-- BEGIN DATA IN THIS EXERCISE --

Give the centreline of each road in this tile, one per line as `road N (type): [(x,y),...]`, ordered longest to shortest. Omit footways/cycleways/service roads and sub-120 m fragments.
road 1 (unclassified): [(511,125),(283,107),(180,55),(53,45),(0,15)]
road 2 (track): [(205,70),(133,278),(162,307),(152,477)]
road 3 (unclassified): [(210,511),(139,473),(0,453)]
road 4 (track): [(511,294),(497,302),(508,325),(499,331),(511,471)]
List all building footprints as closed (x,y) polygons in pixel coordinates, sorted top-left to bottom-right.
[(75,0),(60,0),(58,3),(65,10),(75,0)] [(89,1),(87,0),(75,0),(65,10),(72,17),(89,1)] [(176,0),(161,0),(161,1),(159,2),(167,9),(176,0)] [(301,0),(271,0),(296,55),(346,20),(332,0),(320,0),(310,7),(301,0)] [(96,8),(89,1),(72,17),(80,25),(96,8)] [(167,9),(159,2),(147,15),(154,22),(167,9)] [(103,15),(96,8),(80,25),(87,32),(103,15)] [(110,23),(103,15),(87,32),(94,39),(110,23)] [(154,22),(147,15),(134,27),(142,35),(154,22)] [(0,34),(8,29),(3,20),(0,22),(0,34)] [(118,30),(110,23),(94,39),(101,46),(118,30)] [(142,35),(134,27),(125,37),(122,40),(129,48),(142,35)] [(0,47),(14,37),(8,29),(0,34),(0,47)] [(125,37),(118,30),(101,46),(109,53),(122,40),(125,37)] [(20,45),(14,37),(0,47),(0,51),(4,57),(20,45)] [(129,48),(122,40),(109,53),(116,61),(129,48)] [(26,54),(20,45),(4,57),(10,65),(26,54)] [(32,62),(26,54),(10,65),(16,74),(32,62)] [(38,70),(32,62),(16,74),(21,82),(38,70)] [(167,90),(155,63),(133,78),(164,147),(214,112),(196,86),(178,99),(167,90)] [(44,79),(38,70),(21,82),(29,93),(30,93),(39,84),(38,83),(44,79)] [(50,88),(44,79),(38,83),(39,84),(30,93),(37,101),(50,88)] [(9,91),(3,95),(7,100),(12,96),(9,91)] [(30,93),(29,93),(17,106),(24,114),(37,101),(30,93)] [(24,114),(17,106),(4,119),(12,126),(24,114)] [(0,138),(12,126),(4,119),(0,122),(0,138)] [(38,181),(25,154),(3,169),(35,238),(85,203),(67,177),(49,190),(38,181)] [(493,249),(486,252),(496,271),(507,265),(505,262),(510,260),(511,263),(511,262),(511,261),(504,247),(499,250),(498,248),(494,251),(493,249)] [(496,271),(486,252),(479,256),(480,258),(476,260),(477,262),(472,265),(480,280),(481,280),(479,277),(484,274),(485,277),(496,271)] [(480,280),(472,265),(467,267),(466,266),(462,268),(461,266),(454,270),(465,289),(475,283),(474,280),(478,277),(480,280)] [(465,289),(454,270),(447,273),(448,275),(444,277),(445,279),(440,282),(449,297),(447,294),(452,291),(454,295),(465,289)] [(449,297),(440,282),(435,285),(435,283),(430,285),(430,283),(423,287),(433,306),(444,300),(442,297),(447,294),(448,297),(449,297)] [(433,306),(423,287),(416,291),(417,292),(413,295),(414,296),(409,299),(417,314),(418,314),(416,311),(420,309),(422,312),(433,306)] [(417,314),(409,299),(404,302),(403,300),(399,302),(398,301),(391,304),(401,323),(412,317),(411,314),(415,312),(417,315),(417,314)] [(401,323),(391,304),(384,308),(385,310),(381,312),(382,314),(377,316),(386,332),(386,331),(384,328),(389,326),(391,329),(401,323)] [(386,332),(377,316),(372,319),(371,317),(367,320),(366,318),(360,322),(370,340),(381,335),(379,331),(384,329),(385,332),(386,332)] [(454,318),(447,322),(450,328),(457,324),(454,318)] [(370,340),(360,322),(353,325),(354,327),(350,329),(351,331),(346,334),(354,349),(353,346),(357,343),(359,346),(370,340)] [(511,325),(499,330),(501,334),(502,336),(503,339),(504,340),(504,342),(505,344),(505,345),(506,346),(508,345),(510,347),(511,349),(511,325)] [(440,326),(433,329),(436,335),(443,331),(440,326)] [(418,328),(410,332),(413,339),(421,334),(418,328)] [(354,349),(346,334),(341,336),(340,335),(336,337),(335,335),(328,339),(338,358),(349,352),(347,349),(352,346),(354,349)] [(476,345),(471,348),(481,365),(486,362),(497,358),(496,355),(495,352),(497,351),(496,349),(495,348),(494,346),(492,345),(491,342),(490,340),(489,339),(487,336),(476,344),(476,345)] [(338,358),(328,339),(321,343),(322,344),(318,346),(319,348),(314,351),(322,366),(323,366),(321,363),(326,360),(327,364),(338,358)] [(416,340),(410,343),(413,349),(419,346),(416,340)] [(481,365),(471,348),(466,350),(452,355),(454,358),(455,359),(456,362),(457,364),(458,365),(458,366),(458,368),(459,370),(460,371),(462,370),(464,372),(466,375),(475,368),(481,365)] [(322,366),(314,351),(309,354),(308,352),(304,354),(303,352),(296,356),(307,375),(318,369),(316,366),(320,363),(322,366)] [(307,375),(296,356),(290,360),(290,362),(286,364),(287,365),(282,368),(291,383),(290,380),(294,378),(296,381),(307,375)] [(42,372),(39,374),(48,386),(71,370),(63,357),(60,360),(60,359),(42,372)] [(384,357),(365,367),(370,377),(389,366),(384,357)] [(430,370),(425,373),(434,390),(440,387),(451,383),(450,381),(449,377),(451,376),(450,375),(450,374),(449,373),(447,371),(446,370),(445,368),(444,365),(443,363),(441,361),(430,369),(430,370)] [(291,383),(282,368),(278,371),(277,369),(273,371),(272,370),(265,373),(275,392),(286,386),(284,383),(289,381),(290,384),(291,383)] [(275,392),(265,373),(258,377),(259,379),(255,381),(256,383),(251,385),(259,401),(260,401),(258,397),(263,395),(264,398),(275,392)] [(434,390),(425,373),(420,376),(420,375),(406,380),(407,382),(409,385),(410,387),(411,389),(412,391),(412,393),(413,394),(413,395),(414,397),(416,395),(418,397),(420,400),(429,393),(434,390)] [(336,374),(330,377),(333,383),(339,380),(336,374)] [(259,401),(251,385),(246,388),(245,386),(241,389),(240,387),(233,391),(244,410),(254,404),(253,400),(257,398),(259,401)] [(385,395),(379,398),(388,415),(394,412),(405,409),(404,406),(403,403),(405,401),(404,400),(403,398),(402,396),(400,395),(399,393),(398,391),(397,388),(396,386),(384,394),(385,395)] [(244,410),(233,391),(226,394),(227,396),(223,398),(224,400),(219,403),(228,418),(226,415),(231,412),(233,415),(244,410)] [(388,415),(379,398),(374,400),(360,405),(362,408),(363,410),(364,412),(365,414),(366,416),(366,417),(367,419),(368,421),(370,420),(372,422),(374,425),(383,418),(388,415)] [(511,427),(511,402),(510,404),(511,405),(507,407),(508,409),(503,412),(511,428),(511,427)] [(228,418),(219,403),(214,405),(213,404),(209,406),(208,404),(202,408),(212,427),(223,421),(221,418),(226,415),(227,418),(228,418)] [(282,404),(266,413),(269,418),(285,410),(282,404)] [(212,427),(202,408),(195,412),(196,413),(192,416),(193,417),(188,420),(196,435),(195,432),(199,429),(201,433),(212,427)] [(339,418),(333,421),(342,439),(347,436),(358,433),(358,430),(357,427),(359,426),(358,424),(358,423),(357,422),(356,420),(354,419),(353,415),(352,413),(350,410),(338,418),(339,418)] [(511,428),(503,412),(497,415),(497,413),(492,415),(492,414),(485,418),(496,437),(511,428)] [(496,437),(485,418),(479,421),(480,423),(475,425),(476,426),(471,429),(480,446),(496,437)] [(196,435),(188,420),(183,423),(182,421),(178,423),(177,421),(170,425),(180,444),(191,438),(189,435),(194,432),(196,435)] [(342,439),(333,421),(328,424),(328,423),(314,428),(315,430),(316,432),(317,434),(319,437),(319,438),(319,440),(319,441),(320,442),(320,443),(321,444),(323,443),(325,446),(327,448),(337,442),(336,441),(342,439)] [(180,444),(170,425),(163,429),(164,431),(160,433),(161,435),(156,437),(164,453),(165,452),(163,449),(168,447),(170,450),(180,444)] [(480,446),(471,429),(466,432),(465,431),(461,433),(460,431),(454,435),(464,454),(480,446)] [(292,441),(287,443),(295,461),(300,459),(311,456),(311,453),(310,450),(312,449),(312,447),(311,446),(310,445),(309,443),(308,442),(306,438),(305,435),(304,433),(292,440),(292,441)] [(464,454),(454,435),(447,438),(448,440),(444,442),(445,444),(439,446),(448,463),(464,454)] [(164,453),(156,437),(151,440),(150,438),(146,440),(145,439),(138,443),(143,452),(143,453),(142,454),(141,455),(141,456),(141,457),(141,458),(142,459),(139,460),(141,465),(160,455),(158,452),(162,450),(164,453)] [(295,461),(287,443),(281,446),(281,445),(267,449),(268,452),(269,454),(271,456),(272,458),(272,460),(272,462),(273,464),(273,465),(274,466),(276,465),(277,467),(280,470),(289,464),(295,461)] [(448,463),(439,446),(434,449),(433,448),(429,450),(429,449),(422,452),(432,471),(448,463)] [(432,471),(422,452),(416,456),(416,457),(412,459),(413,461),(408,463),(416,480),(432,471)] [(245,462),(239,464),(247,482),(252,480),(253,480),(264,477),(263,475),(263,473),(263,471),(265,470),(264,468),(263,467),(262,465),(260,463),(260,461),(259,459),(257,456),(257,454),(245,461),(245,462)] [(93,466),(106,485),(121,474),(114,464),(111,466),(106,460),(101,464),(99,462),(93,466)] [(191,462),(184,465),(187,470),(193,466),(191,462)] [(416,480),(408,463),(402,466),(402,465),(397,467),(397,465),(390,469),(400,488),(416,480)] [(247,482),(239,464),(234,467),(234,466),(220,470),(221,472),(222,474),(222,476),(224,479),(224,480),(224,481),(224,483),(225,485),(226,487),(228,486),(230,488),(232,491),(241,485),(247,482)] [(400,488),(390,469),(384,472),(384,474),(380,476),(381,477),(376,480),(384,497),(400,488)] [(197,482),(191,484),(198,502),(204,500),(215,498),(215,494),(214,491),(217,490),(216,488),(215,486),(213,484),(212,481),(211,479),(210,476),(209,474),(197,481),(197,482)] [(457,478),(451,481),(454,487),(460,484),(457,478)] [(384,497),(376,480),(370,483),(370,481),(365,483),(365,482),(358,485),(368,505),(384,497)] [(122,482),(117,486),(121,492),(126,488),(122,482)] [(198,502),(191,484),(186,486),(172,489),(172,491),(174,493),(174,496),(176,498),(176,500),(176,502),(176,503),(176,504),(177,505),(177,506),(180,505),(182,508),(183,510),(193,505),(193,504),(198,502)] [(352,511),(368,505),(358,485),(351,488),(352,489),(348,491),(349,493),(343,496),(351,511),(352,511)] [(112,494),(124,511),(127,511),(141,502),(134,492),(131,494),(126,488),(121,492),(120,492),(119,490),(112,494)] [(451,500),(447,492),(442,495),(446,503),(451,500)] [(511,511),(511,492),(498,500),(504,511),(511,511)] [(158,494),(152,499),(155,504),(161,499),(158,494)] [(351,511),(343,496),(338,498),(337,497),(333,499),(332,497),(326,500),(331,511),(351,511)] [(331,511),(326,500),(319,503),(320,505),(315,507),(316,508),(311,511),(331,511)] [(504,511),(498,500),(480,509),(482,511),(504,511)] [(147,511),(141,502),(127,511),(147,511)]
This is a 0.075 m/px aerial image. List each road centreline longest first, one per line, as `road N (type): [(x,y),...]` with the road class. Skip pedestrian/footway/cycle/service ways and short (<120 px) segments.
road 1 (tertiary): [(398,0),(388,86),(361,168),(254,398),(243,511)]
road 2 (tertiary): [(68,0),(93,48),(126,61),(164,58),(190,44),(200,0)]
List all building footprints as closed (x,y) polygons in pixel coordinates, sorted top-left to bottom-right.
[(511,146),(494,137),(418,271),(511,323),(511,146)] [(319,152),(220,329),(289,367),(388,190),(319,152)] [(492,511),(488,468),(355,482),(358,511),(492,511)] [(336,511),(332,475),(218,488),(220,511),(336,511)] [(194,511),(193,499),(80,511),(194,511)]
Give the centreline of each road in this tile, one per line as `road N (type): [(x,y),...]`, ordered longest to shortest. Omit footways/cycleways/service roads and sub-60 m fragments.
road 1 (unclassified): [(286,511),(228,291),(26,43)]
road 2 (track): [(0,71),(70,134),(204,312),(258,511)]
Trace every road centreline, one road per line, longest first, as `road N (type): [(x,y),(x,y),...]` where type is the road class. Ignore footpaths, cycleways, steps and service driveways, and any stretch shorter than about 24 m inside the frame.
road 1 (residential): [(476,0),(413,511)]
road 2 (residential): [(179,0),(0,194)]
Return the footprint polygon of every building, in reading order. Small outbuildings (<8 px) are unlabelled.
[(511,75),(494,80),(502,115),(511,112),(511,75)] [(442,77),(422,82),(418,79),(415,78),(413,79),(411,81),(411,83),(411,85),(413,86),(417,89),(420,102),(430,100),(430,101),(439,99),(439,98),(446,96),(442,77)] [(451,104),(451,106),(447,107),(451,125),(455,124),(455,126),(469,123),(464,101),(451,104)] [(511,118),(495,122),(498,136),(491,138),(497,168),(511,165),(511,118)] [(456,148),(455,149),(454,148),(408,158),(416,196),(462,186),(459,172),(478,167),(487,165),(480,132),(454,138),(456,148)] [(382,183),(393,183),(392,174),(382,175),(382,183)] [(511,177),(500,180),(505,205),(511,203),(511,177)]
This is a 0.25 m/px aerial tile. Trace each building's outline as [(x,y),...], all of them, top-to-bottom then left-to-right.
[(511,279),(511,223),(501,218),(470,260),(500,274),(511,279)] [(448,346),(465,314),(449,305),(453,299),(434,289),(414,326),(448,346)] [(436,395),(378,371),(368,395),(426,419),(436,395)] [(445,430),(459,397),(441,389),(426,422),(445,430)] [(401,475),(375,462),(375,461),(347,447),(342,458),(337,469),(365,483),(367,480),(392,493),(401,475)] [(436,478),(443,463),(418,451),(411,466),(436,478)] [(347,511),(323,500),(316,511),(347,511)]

-- END DATA IN THIS EXERCISE --

* _GIVEN INSTRUCTION_
Can you retype the records from their first line through the line that contains "4 (track): [(511,294),(497,302),(508,325),(499,331),(511,471)]", both ends included, without changing a character?

* _CORRECT OUTPUT_
Give the centreline of each road in this tile, one per line as `road N (type): [(x,y),...]`, ordered longest to shortest. Omit footways/cycleways/service roads and sub-120 m fragments.
road 1 (unclassified): [(511,125),(283,107),(180,55),(53,45),(0,15)]
road 2 (track): [(205,70),(133,278),(162,307),(152,477)]
road 3 (unclassified): [(210,511),(139,473),(0,453)]
road 4 (track): [(511,294),(497,302),(508,325),(499,331),(511,471)]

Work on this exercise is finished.